▶ Exercise materials

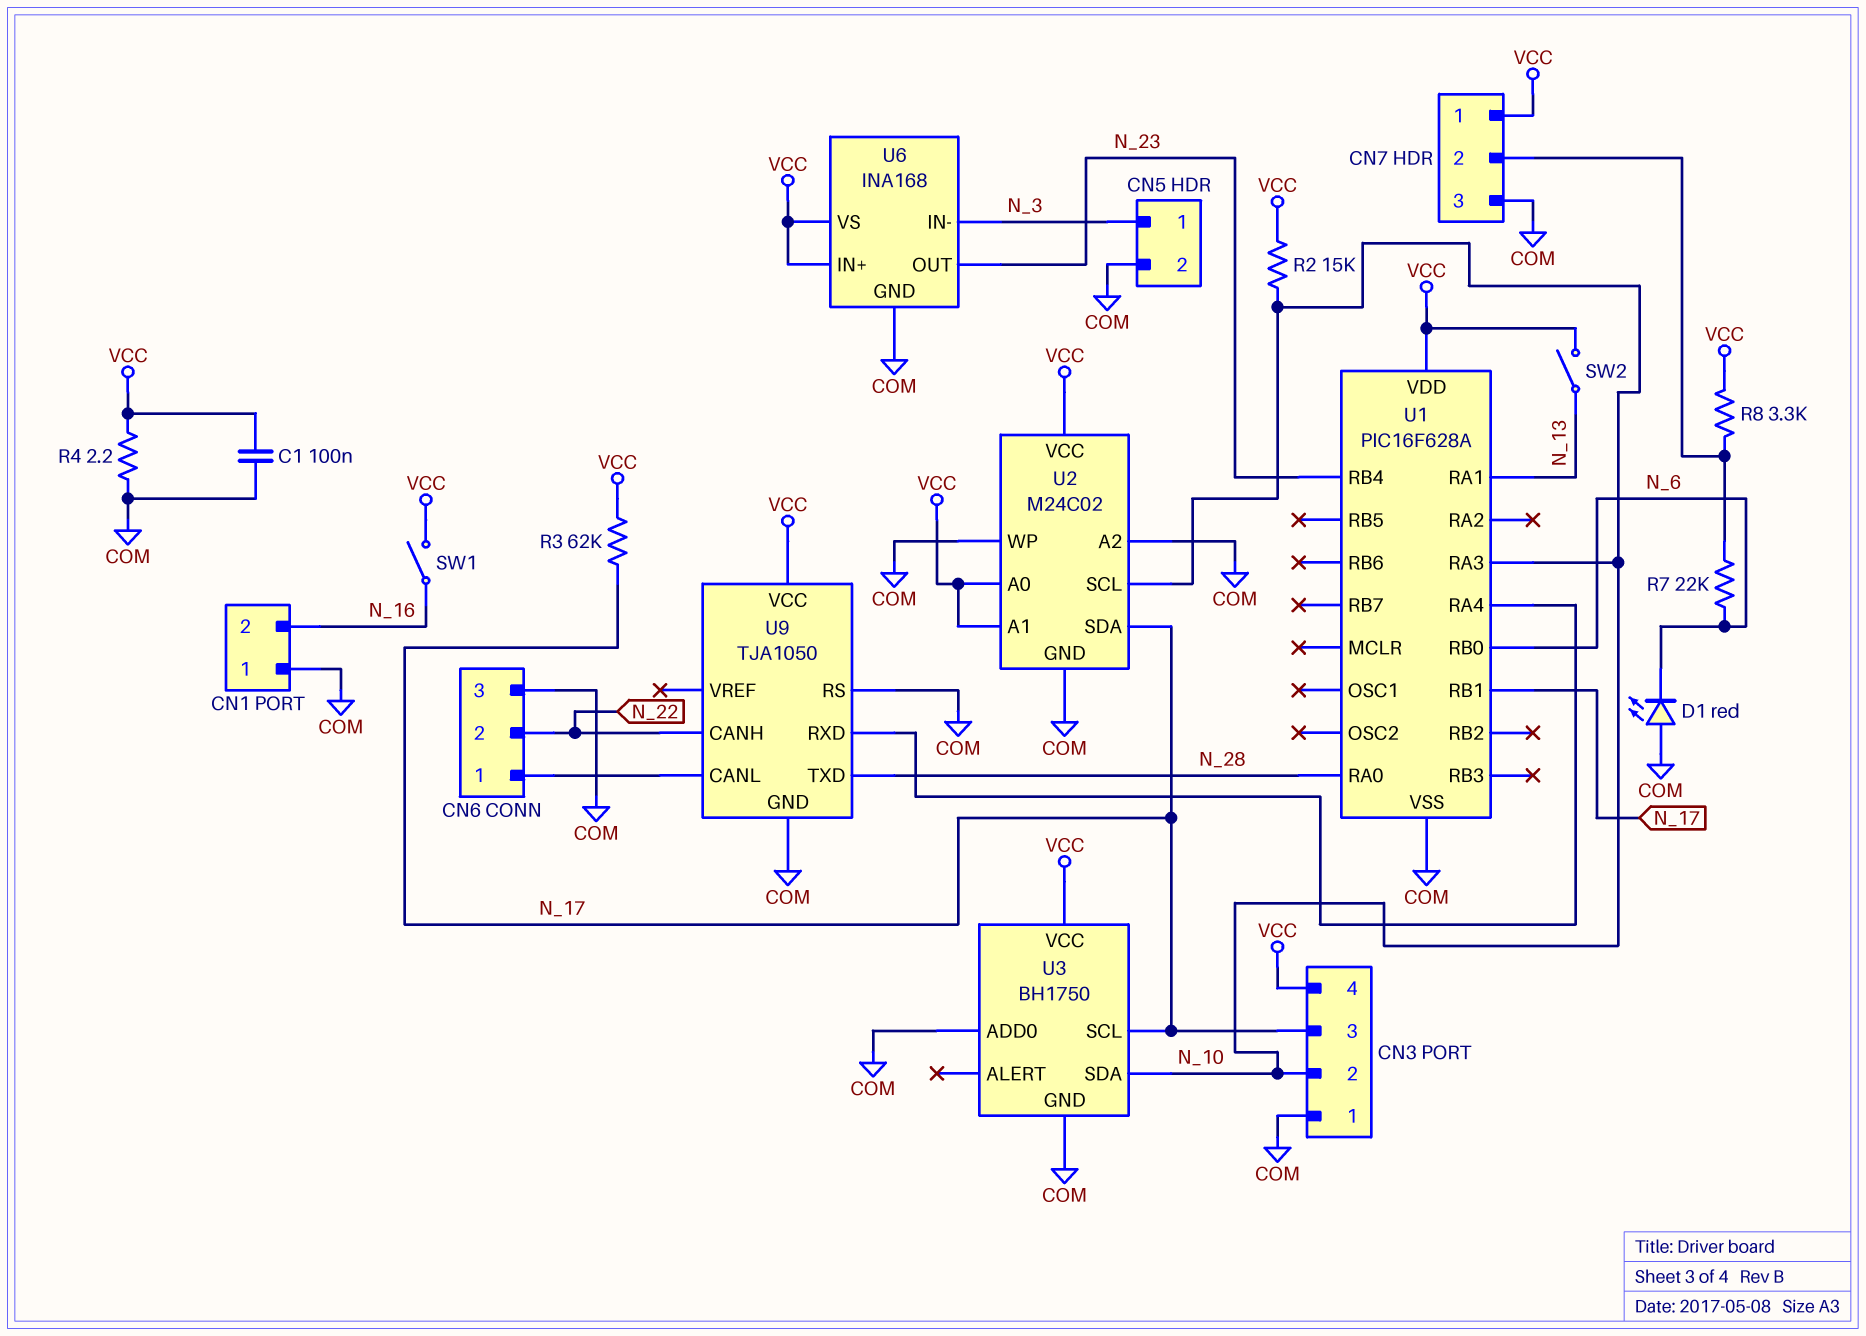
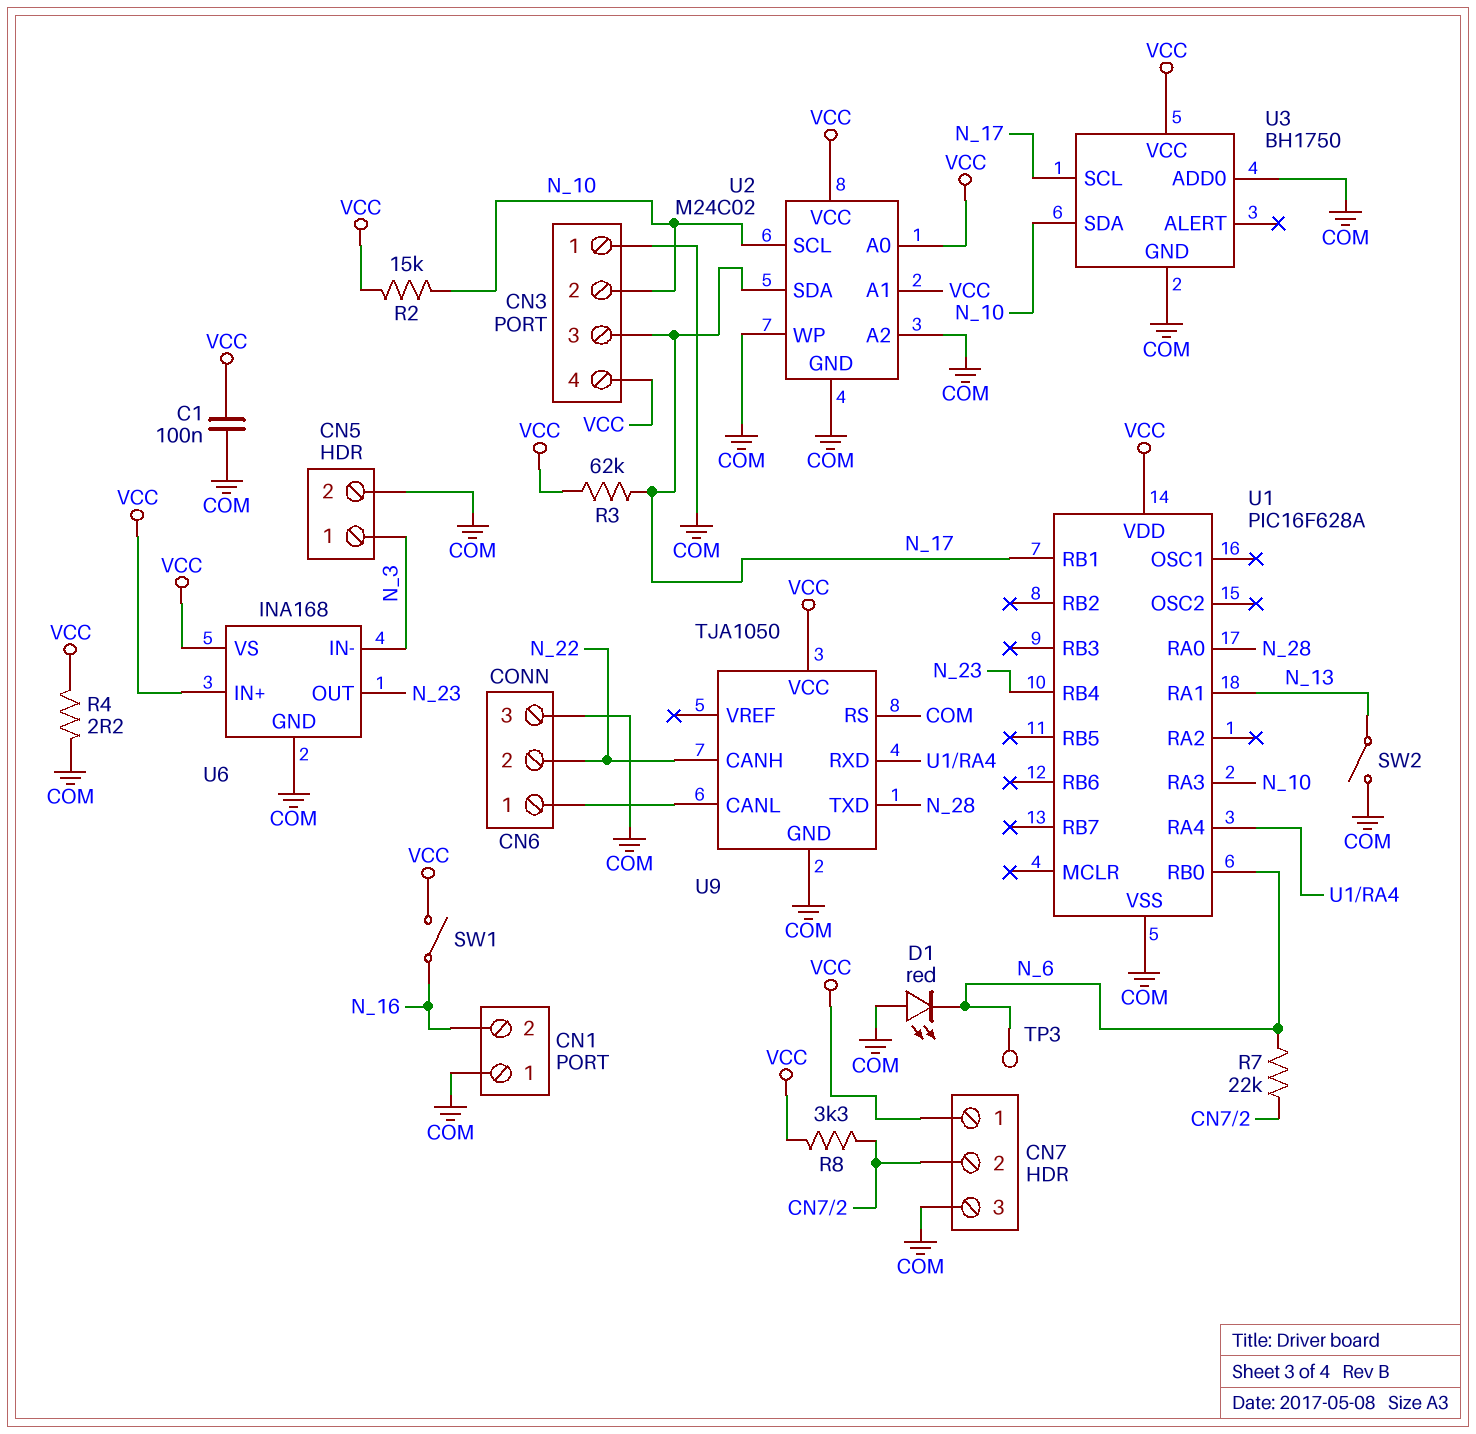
SW2: switch (N_13, VCC) -> switch (COM, N_13)
TP3: none -> test point (N_6)

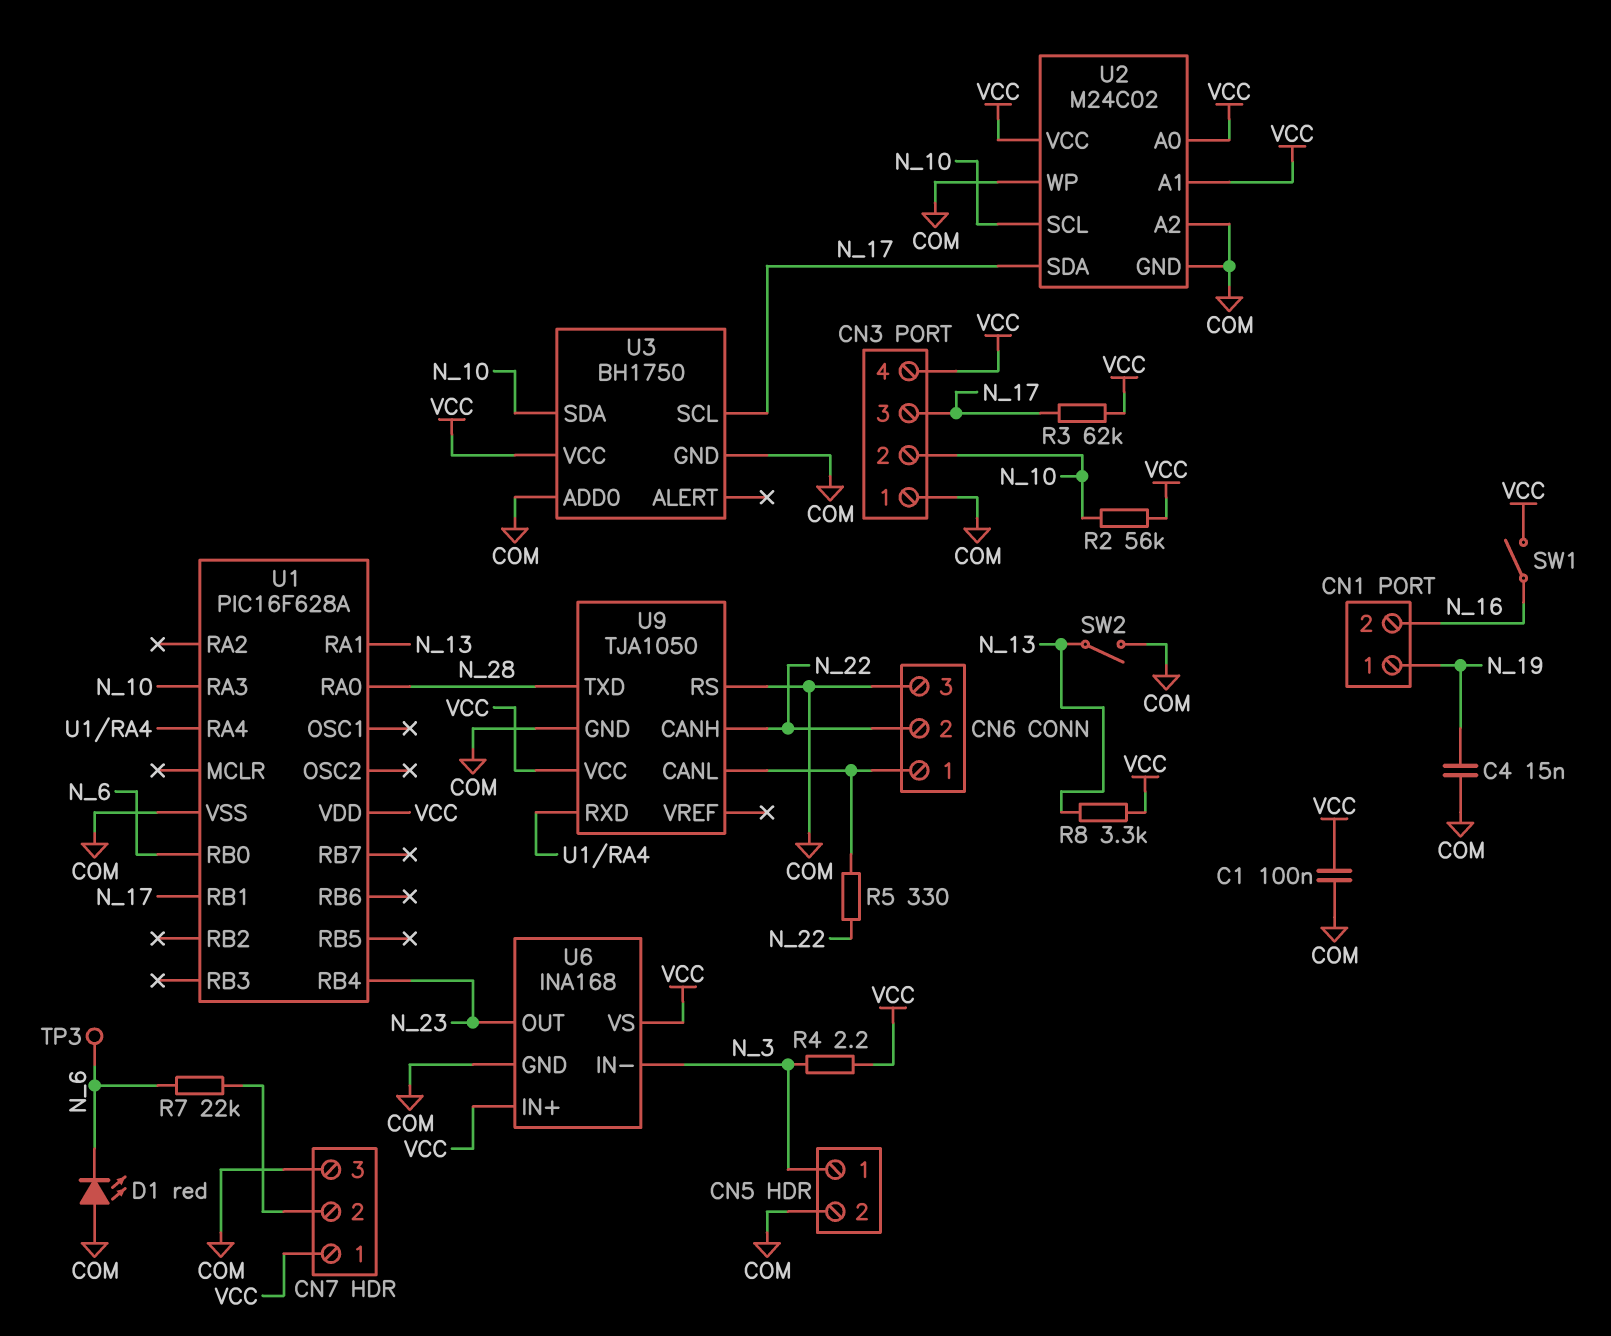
C4: none -> 15nF (COM, N_19)
CN1 pin 1: COM -> N_19
R2: 15k (N_10, VCC) -> 56k (N_10, VCC)
R4: 2.2 (COM, VCC) -> 2.2 (N_3, VCC)
R5: none -> 330 (CN6/1, N_22)
R8: 3.3k (CN7/2, VCC) -> 3.3k (N_13, VCC)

▶ Prompt
All lines from the one that holds "C4: none -> 15nF (COM, N_19)" through the end of the material, both ends included, should be restated exactly.

▶ Finished task
C4: none -> 15nF (COM, N_19)
CN1 pin 1: COM -> N_19
R2: 15k (N_10, VCC) -> 56k (N_10, VCC)
R4: 2.2 (COM, VCC) -> 2.2 (N_3, VCC)
R5: none -> 330 (CN6/1, N_22)
R8: 3.3k (CN7/2, VCC) -> 3.3k (N_13, VCC)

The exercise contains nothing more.